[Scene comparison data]
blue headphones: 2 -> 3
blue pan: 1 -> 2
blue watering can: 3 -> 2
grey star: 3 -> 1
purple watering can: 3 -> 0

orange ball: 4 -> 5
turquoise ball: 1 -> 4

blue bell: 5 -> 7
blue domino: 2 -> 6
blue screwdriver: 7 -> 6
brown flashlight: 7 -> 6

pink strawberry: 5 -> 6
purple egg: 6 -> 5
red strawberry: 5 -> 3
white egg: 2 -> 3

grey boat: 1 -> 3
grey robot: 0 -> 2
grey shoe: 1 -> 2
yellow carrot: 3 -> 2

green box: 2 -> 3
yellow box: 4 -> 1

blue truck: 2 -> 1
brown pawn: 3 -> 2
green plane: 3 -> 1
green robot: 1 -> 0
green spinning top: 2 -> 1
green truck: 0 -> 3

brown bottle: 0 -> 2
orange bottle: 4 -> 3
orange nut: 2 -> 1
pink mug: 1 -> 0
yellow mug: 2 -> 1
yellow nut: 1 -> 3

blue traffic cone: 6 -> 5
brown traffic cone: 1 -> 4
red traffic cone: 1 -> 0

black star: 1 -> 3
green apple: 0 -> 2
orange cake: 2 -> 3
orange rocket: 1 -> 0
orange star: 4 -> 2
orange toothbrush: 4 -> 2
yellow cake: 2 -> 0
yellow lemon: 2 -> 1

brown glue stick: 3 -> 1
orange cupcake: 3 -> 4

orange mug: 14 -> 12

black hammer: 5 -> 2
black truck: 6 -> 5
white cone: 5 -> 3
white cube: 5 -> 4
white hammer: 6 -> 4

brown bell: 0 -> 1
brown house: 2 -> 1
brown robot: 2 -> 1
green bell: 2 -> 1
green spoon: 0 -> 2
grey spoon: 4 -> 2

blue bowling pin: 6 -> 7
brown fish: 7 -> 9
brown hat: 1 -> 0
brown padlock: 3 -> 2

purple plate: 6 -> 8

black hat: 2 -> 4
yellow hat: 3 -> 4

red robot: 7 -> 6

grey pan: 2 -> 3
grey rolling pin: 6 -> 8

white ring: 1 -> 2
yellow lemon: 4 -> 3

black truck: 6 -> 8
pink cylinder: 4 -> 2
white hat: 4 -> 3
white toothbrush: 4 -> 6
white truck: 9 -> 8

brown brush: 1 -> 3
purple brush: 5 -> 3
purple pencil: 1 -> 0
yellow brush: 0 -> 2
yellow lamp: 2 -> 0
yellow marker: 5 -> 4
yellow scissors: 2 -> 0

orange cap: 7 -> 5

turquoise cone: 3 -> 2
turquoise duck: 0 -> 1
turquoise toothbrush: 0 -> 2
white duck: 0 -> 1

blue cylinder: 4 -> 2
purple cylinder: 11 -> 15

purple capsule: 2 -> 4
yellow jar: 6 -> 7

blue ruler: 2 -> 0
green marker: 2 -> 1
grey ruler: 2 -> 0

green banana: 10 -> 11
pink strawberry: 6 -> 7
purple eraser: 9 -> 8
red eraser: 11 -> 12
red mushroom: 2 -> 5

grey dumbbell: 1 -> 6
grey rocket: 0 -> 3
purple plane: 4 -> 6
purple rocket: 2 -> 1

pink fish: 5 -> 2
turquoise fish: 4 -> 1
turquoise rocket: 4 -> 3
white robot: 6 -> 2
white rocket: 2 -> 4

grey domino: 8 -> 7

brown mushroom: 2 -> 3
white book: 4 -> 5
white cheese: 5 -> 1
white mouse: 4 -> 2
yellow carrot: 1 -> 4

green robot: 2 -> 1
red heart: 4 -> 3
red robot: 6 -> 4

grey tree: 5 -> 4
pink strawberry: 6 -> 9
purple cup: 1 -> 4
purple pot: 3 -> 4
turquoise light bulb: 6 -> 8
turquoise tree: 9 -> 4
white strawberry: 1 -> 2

What this task involves
Repeat the records above exactly, from the first line to the last.

Exercise answer
blue headphones: 2 -> 3
blue pan: 1 -> 2
blue watering can: 3 -> 2
grey star: 3 -> 1
purple watering can: 3 -> 0

orange ball: 4 -> 5
turquoise ball: 1 -> 4

blue bell: 5 -> 7
blue domino: 2 -> 6
blue screwdriver: 7 -> 6
brown flashlight: 7 -> 6

pink strawberry: 5 -> 6
purple egg: 6 -> 5
red strawberry: 5 -> 3
white egg: 2 -> 3

grey boat: 1 -> 3
grey robot: 0 -> 2
grey shoe: 1 -> 2
yellow carrot: 3 -> 2

green box: 2 -> 3
yellow box: 4 -> 1

blue truck: 2 -> 1
brown pawn: 3 -> 2
green plane: 3 -> 1
green robot: 1 -> 0
green spinning top: 2 -> 1
green truck: 0 -> 3

brown bottle: 0 -> 2
orange bottle: 4 -> 3
orange nut: 2 -> 1
pink mug: 1 -> 0
yellow mug: 2 -> 1
yellow nut: 1 -> 3

blue traffic cone: 6 -> 5
brown traffic cone: 1 -> 4
red traffic cone: 1 -> 0

black star: 1 -> 3
green apple: 0 -> 2
orange cake: 2 -> 3
orange rocket: 1 -> 0
orange star: 4 -> 2
orange toothbrush: 4 -> 2
yellow cake: 2 -> 0
yellow lemon: 2 -> 1

brown glue stick: 3 -> 1
orange cupcake: 3 -> 4

orange mug: 14 -> 12

black hammer: 5 -> 2
black truck: 6 -> 5
white cone: 5 -> 3
white cube: 5 -> 4
white hammer: 6 -> 4

brown bell: 0 -> 1
brown house: 2 -> 1
brown robot: 2 -> 1
green bell: 2 -> 1
green spoon: 0 -> 2
grey spoon: 4 -> 2

blue bowling pin: 6 -> 7
brown fish: 7 -> 9
brown hat: 1 -> 0
brown padlock: 3 -> 2

purple plate: 6 -> 8

black hat: 2 -> 4
yellow hat: 3 -> 4

red robot: 7 -> 6

grey pan: 2 -> 3
grey rolling pin: 6 -> 8

white ring: 1 -> 2
yellow lemon: 4 -> 3

black truck: 6 -> 8
pink cylinder: 4 -> 2
white hat: 4 -> 3
white toothbrush: 4 -> 6
white truck: 9 -> 8

brown brush: 1 -> 3
purple brush: 5 -> 3
purple pencil: 1 -> 0
yellow brush: 0 -> 2
yellow lamp: 2 -> 0
yellow marker: 5 -> 4
yellow scissors: 2 -> 0

orange cap: 7 -> 5

turquoise cone: 3 -> 2
turquoise duck: 0 -> 1
turquoise toothbrush: 0 -> 2
white duck: 0 -> 1

blue cylinder: 4 -> 2
purple cylinder: 11 -> 15

purple capsule: 2 -> 4
yellow jar: 6 -> 7

blue ruler: 2 -> 0
green marker: 2 -> 1
grey ruler: 2 -> 0

green banana: 10 -> 11
pink strawberry: 6 -> 7
purple eraser: 9 -> 8
red eraser: 11 -> 12
red mushroom: 2 -> 5

grey dumbbell: 1 -> 6
grey rocket: 0 -> 3
purple plane: 4 -> 6
purple rocket: 2 -> 1

pink fish: 5 -> 2
turquoise fish: 4 -> 1
turquoise rocket: 4 -> 3
white robot: 6 -> 2
white rocket: 2 -> 4

grey domino: 8 -> 7

brown mushroom: 2 -> 3
white book: 4 -> 5
white cheese: 5 -> 1
white mouse: 4 -> 2
yellow carrot: 1 -> 4

green robot: 2 -> 1
red heart: 4 -> 3
red robot: 6 -> 4

grey tree: 5 -> 4
pink strawberry: 6 -> 9
purple cup: 1 -> 4
purple pot: 3 -> 4
turquoise light bulb: 6 -> 8
turquoise tree: 9 -> 4
white strawberry: 1 -> 2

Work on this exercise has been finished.